**Target pointing data**
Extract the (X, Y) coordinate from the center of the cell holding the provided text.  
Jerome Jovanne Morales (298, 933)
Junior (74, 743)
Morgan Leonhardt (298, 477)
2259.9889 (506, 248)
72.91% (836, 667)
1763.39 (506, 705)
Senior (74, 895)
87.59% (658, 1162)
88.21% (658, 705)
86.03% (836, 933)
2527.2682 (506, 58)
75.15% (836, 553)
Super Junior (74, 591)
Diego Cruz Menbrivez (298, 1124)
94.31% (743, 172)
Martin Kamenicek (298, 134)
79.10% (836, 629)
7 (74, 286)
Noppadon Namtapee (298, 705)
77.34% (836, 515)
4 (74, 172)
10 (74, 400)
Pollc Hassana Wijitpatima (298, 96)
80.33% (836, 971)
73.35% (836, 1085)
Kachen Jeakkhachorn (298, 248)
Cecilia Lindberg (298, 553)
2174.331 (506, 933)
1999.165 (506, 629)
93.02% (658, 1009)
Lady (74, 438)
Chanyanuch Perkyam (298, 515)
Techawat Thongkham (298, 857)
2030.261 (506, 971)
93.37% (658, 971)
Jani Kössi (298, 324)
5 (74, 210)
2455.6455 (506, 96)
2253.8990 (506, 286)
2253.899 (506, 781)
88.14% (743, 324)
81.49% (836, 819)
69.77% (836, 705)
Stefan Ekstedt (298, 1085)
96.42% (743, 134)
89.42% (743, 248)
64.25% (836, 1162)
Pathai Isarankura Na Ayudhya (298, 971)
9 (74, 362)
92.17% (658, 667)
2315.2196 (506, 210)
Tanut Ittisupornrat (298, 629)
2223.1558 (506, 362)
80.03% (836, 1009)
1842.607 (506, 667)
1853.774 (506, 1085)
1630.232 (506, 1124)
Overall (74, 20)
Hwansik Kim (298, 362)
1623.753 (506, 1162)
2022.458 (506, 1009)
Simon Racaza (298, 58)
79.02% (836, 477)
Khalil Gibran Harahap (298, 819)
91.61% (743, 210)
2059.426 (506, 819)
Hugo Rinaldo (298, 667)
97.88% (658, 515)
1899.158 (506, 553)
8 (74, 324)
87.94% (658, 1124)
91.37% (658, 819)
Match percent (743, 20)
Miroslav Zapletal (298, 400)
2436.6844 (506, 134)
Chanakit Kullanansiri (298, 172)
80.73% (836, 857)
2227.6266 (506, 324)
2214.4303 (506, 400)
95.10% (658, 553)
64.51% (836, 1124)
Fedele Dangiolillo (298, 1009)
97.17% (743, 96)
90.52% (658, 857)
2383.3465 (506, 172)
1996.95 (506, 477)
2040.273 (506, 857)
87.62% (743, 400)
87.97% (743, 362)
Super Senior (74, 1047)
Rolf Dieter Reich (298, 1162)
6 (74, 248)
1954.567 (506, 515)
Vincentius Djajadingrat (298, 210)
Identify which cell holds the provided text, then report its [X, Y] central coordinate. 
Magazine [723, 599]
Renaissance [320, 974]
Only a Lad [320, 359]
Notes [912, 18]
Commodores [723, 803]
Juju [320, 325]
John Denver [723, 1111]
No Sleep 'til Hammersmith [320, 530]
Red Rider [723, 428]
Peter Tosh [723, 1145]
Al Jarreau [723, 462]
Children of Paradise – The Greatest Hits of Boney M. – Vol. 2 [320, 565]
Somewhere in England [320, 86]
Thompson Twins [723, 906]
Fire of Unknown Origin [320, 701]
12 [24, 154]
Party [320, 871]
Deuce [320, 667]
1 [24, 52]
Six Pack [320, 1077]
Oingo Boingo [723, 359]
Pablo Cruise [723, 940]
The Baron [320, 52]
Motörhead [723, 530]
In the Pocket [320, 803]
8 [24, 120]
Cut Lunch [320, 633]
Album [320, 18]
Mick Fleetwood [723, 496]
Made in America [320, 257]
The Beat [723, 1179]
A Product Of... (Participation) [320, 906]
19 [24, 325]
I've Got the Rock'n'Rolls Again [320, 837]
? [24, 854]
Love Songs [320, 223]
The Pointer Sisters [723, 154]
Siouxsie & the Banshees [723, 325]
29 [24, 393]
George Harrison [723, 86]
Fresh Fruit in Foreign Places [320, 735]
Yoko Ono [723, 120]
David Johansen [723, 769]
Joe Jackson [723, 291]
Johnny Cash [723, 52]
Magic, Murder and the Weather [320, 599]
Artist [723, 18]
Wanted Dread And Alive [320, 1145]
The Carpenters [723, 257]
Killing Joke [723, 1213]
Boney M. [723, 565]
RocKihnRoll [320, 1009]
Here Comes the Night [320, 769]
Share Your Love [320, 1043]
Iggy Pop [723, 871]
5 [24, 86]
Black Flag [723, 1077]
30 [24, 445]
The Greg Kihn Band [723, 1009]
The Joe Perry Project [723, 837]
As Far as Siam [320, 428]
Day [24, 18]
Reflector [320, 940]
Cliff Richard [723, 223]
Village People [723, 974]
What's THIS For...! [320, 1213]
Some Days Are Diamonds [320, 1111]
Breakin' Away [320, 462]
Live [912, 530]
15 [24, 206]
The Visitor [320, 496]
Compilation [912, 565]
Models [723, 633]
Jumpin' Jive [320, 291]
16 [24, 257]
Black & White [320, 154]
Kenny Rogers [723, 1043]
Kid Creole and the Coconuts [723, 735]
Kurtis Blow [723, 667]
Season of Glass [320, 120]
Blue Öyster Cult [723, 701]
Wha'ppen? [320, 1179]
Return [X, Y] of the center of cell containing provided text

**GIVEN REQUEST**
Edit all of the entries above so that "center" becomes "middle" wherever it occurs, with everything else left unchanged.

**OUTPUT FOR THIS TASK**
Extract the (X, Y) coordinate from the middle of the cell holding the provided text.  
Jerome Jovanne Morales (298, 933)
Junior (74, 743)
Morgan Leonhardt (298, 477)
2259.9889 (506, 248)
72.91% (836, 667)
1763.39 (506, 705)
Senior (74, 895)
87.59% (658, 1162)
88.21% (658, 705)
86.03% (836, 933)
2527.2682 (506, 58)
75.15% (836, 553)
Super Junior (74, 591)
Diego Cruz Menbrivez (298, 1124)
94.31% (743, 172)
Martin Kamenicek (298, 134)
79.10% (836, 629)
7 (74, 286)
Noppadon Namtapee (298, 705)
77.34% (836, 515)
4 (74, 172)
10 (74, 400)
Pollc Hassana Wijitpatima (298, 96)
80.33% (836, 971)
73.35% (836, 1085)
Kachen Jeakkhachorn (298, 248)
Cecilia Lindberg (298, 553)
2174.331 (506, 933)
1999.165 (506, 629)
93.02% (658, 1009)
Lady (74, 438)
Chanyanuch Perkyam (298, 515)
Techawat Thongkham (298, 857)
2030.261 (506, 971)
93.37% (658, 971)
Jani Kössi (298, 324)
5 (74, 210)
2455.6455 (506, 96)
2253.8990 (506, 286)
2253.899 (506, 781)
88.14% (743, 324)
81.49% (836, 819)
69.77% (836, 705)
Stefan Ekstedt (298, 1085)
96.42% (743, 134)
89.42% (743, 248)
64.25% (836, 1162)
Pathai Isarankura Na Ayudhya (298, 971)
9 (74, 362)
92.17% (658, 667)
2315.2196 (506, 210)
Tanut Ittisupornrat (298, 629)
2223.1558 (506, 362)
80.03% (836, 1009)
1842.607 (506, 667)
1853.774 (506, 1085)
1630.232 (506, 1124)
Overall (74, 20)
Hwansik Kim (298, 362)
1623.753 (506, 1162)
2022.458 (506, 1009)
Simon Racaza (298, 58)
79.02% (836, 477)
Khalil Gibran Harahap (298, 819)
91.61% (743, 210)
2059.426 (506, 819)
Hugo Rinaldo (298, 667)
97.88% (658, 515)
1899.158 (506, 553)
8 (74, 324)
87.94% (658, 1124)
91.37% (658, 819)
Match percent (743, 20)
Miroslav Zapletal (298, 400)
2436.6844 (506, 134)
Chanakit Kullanansiri (298, 172)
80.73% (836, 857)
2227.6266 (506, 324)
2214.4303 (506, 400)
95.10% (658, 553)
64.51% (836, 1124)
Fedele Dangiolillo (298, 1009)
97.17% (743, 96)
90.52% (658, 857)
2383.3465 (506, 172)
1996.95 (506, 477)
2040.273 (506, 857)
87.62% (743, 400)
87.97% (743, 362)
Super Senior (74, 1047)
Rolf Dieter Reich (298, 1162)
6 (74, 248)
1954.567 (506, 515)
Vincentius Djajadingrat (298, 210)
Identify which cell holds the provided text, then report its [X, Y] central coordinate. 
Magazine [723, 599]
Renaissance [320, 974]
Only a Lad [320, 359]
Notes [912, 18]
Commodores [723, 803]
Juju [320, 325]
John Denver [723, 1111]
No Sleep 'til Hammersmith [320, 530]
Red Rider [723, 428]
Peter Tosh [723, 1145]
Al Jarreau [723, 462]
Children of Paradise – The Greatest Hits of Boney M. – Vol. 2 [320, 565]
Somewhere in England [320, 86]
Thompson Twins [723, 906]
Fire of Unknown Origin [320, 701]
12 [24, 154]
Party [320, 871]
Deuce [320, 667]
1 [24, 52]
Six Pack [320, 1077]
Oingo Boingo [723, 359]
Pablo Cruise [723, 940]
The Baron [320, 52]
Motörhead [723, 530]
In the Pocket [320, 803]
8 [24, 120]
Cut Lunch [320, 633]
Album [320, 18]
Mick Fleetwood [723, 496]
Made in America [320, 257]
The Beat [723, 1179]
A Product Of... (Participation) [320, 906]
19 [24, 325]
I've Got the Rock'n'Rolls Again [320, 837]
? [24, 854]
Love Songs [320, 223]
The Pointer Sisters [723, 154]
Siouxsie & the Banshees [723, 325]
29 [24, 393]
George Harrison [723, 86]
Fresh Fruit in Foreign Places [320, 735]
Yoko Ono [723, 120]
David Johansen [723, 769]
Joe Jackson [723, 291]
Johnny Cash [723, 52]
Magic, Murder and the Weather [320, 599]
Artist [723, 18]
Wanted Dread And Alive [320, 1145]
The Carpenters [723, 257]
Killing Joke [723, 1213]
Boney M. [723, 565]
RocKihnRoll [320, 1009]
Here Comes the Night [320, 769]
Share Your Love [320, 1043]
Iggy Pop [723, 871]
5 [24, 86]
Black Flag [723, 1077]
30 [24, 445]
The Greg Kihn Band [723, 1009]
The Joe Perry Project [723, 837]
As Far as Siam [320, 428]
Day [24, 18]
Reflector [320, 940]
Cliff Richard [723, 223]
Village People [723, 974]
What's THIS For...! [320, 1213]
Some Days Are Diamonds [320, 1111]
Breakin' Away [320, 462]
Live [912, 530]
15 [24, 206]
The Visitor [320, 496]
Compilation [912, 565]
Models [723, 633]
Jumpin' Jive [320, 291]
16 [24, 257]
Black & White [320, 154]
Kenny Rogers [723, 1043]
Kid Creole and the Coconuts [723, 735]
Kurtis Blow [723, 667]
Season of Glass [320, 120]
Blue Öyster Cult [723, 701]
Wha'ppen? [320, 1179]
Return [X, Y] of the middle of cell containing provided text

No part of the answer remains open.